** Opening RECORDS SUPPLIED block **
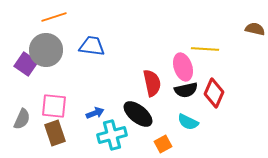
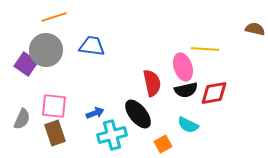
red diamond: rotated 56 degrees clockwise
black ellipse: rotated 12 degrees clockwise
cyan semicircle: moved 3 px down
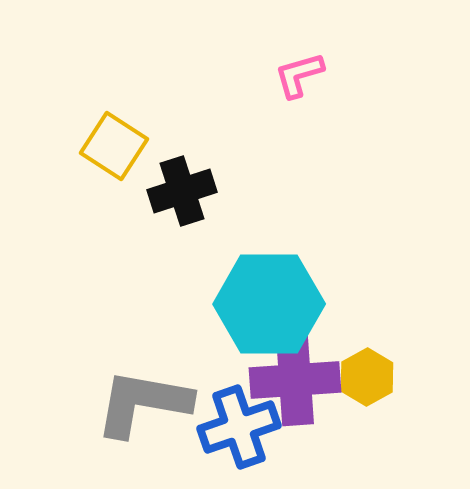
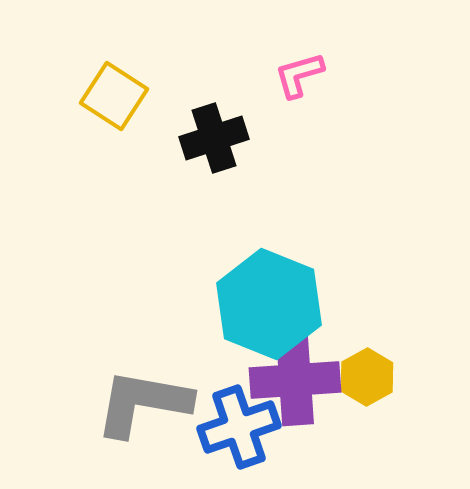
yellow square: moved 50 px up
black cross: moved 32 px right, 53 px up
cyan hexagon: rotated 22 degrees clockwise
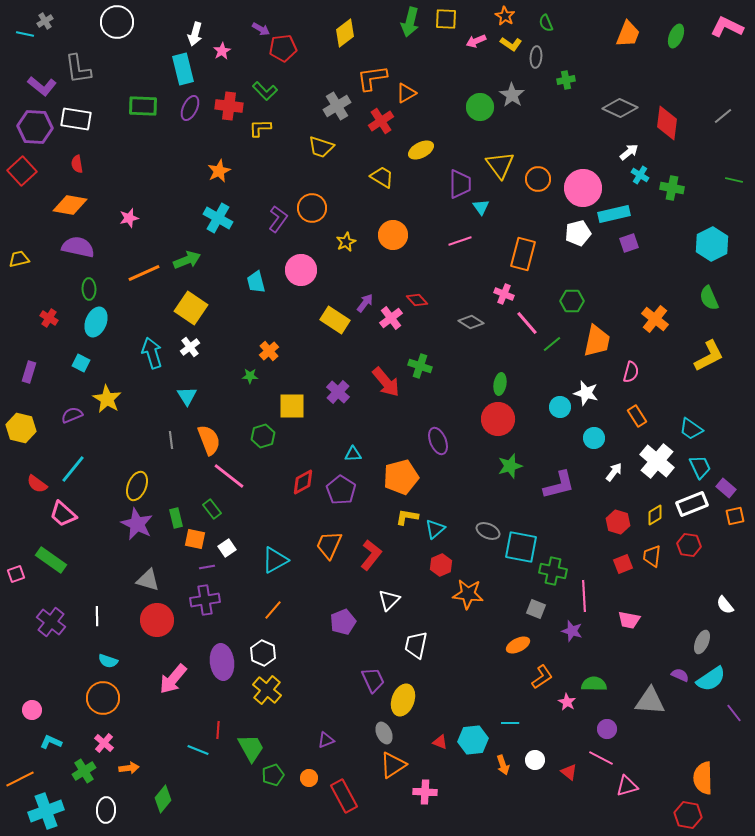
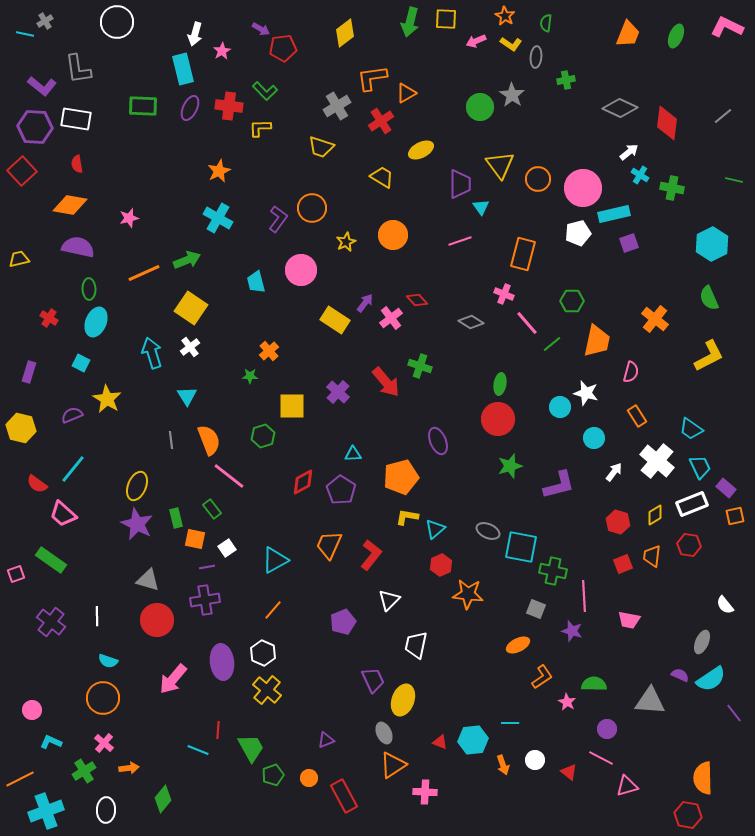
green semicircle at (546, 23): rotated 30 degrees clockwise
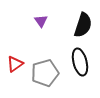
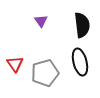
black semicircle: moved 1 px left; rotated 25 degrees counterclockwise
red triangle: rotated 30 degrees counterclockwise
** Closing RECORDS SUPPLIED block **
-- WHAT THE TASK ASKS --
Output every record above word for word, omitting any pictures they contain.

-- EXERCISE RESULT --
red diamond: rotated 56 degrees clockwise
black ellipse: rotated 12 degrees clockwise
cyan semicircle: moved 3 px down
yellow square: moved 50 px up
black cross: moved 32 px right, 53 px up
cyan hexagon: rotated 22 degrees clockwise
green semicircle at (546, 23): rotated 30 degrees clockwise
black semicircle: moved 1 px left; rotated 25 degrees counterclockwise
red triangle: rotated 30 degrees counterclockwise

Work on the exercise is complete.